(Recorded data)
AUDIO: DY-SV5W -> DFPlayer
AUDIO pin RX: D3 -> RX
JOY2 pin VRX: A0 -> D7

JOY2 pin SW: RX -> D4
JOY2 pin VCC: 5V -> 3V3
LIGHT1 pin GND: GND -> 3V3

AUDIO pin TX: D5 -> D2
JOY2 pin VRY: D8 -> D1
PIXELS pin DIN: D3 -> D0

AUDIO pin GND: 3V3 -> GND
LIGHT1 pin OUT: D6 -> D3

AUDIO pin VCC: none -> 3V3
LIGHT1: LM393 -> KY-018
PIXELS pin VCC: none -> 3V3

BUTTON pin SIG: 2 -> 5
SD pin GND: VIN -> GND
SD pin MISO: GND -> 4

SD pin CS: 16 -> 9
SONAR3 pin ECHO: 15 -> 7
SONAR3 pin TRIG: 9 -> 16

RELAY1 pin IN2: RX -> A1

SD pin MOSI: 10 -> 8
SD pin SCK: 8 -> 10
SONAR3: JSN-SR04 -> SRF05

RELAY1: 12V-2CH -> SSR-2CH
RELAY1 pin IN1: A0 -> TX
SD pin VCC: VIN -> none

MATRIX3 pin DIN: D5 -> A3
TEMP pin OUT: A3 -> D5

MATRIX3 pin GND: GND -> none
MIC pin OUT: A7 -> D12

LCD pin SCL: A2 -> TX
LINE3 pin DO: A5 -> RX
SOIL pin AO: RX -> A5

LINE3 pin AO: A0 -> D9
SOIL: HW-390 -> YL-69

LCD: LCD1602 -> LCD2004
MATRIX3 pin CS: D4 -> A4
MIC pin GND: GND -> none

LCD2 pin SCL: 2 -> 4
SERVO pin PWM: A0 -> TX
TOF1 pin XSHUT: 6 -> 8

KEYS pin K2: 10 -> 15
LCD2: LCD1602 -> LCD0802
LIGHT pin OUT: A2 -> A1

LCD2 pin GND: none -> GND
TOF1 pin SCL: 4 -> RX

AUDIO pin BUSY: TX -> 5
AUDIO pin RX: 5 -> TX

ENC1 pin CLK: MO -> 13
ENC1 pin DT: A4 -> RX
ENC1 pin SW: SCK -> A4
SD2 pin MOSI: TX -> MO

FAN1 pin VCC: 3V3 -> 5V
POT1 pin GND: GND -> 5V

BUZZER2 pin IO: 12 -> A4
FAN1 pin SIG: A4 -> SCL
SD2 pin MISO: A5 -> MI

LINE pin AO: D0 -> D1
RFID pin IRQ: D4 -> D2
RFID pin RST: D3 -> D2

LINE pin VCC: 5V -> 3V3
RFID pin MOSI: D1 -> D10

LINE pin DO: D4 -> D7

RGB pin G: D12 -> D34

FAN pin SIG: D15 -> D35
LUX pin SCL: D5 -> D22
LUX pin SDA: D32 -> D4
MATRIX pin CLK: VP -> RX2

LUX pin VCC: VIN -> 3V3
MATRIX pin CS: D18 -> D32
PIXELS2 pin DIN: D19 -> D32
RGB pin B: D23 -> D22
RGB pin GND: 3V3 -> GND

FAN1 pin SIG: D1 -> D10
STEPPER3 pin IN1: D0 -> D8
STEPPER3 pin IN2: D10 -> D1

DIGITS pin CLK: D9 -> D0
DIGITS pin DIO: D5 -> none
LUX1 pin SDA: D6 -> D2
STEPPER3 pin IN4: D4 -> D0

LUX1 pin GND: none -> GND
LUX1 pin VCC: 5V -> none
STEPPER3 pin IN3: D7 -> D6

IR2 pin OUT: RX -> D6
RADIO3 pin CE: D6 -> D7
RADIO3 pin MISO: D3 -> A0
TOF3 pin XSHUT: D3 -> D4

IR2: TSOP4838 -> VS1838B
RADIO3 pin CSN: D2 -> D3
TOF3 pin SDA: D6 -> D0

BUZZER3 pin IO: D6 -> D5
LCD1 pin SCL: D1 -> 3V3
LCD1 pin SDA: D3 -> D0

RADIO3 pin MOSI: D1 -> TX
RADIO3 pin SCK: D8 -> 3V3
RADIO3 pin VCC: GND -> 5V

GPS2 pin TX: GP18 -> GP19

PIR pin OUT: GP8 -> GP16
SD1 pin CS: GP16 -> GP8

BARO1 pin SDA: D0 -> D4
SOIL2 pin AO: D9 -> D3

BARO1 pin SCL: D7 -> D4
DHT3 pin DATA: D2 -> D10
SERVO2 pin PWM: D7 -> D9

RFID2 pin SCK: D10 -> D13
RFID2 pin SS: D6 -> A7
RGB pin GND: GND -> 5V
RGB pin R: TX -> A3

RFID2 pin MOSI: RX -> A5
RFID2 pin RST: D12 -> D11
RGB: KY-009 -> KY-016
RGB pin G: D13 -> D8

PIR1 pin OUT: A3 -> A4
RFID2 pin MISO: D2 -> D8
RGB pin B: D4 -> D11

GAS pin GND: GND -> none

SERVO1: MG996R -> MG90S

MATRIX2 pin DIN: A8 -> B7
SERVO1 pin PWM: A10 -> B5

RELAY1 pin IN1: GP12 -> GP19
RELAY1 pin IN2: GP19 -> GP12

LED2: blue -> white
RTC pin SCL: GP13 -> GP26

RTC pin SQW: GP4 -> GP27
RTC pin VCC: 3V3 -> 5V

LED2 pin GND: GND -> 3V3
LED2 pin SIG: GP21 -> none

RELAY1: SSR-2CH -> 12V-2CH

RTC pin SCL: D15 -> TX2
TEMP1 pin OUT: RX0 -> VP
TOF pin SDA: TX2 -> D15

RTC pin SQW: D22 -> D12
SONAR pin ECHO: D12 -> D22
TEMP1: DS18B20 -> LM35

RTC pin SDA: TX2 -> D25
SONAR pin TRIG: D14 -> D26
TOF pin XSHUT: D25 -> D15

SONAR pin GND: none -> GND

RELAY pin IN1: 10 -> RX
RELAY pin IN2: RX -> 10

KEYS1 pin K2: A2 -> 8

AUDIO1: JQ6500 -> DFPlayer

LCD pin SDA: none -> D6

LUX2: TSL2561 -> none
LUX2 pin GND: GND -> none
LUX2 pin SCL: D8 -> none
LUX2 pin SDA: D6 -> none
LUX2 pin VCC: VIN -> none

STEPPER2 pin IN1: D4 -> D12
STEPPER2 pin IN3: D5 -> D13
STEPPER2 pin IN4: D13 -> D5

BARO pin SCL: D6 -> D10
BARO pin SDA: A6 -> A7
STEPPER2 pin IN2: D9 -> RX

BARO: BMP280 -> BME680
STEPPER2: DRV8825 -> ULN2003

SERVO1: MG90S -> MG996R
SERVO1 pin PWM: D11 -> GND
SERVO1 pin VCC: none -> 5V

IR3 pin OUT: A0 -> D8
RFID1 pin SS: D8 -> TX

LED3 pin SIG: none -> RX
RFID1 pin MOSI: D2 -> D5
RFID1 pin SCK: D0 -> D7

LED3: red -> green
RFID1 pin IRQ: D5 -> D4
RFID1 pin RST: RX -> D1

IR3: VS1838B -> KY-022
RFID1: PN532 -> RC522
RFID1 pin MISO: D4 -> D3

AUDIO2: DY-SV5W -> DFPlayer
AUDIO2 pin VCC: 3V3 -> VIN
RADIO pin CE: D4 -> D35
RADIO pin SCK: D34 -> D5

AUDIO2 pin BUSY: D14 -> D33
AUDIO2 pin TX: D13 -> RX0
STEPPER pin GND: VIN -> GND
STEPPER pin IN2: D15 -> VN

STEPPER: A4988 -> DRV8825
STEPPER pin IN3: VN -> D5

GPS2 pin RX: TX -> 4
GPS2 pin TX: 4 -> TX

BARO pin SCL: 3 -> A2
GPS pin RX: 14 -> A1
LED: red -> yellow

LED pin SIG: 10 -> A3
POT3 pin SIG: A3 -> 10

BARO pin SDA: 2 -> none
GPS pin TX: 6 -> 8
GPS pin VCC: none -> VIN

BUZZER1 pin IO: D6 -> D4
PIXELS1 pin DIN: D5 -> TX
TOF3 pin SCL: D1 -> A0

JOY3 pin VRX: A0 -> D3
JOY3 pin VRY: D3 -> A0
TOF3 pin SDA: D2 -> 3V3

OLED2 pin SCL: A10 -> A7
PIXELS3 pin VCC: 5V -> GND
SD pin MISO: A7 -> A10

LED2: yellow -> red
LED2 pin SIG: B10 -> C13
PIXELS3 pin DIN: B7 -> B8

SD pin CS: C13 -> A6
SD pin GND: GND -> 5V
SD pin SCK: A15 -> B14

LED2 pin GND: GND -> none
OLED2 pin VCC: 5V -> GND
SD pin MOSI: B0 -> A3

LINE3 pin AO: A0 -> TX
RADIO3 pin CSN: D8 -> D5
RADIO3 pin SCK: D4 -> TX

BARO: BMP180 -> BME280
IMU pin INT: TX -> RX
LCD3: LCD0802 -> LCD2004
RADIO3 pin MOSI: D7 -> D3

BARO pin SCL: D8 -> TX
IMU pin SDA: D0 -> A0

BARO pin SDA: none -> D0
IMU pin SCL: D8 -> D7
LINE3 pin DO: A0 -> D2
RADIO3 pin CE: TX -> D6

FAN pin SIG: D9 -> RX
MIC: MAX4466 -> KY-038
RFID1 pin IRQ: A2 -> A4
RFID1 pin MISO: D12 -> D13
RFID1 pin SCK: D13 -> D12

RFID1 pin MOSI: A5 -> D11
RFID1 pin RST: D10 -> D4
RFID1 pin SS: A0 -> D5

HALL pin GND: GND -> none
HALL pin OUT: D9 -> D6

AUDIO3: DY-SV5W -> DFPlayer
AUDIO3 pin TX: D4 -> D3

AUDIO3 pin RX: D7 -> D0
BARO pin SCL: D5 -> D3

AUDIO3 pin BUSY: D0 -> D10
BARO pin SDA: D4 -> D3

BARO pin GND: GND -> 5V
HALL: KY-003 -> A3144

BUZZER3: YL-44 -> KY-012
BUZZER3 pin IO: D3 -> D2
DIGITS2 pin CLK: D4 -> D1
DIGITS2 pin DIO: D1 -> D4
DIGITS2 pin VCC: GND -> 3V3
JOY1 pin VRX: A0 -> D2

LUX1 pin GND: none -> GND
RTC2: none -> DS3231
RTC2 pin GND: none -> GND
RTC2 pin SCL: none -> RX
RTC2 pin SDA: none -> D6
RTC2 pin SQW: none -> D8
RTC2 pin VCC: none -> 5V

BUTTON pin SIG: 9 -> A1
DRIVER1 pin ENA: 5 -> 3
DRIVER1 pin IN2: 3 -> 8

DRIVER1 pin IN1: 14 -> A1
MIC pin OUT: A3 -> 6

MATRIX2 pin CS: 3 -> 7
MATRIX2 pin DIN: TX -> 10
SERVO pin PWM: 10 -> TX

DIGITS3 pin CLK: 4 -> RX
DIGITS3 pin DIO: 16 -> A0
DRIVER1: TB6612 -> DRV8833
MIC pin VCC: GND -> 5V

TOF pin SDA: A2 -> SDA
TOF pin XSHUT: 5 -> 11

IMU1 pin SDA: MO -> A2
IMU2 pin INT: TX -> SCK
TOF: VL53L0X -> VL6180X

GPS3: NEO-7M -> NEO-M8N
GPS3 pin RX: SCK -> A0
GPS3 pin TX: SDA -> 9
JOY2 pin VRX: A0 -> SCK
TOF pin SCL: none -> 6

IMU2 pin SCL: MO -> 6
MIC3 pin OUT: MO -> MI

*What is expected*: Beginning with the line that holds "DIGITS3 pin CLK: 4 -> RX", restate word for word every line down to the end of the data, and only those lines.

*Result for this task*:
DIGITS3 pin CLK: 4 -> RX
DIGITS3 pin DIO: 16 -> A0
DRIVER1: TB6612 -> DRV8833
MIC pin VCC: GND -> 5V

TOF pin SDA: A2 -> SDA
TOF pin XSHUT: 5 -> 11

IMU1 pin SDA: MO -> A2
IMU2 pin INT: TX -> SCK
TOF: VL53L0X -> VL6180X

GPS3: NEO-7M -> NEO-M8N
GPS3 pin RX: SCK -> A0
GPS3 pin TX: SDA -> 9
JOY2 pin VRX: A0 -> SCK
TOF pin SCL: none -> 6

IMU2 pin SCL: MO -> 6
MIC3 pin OUT: MO -> MI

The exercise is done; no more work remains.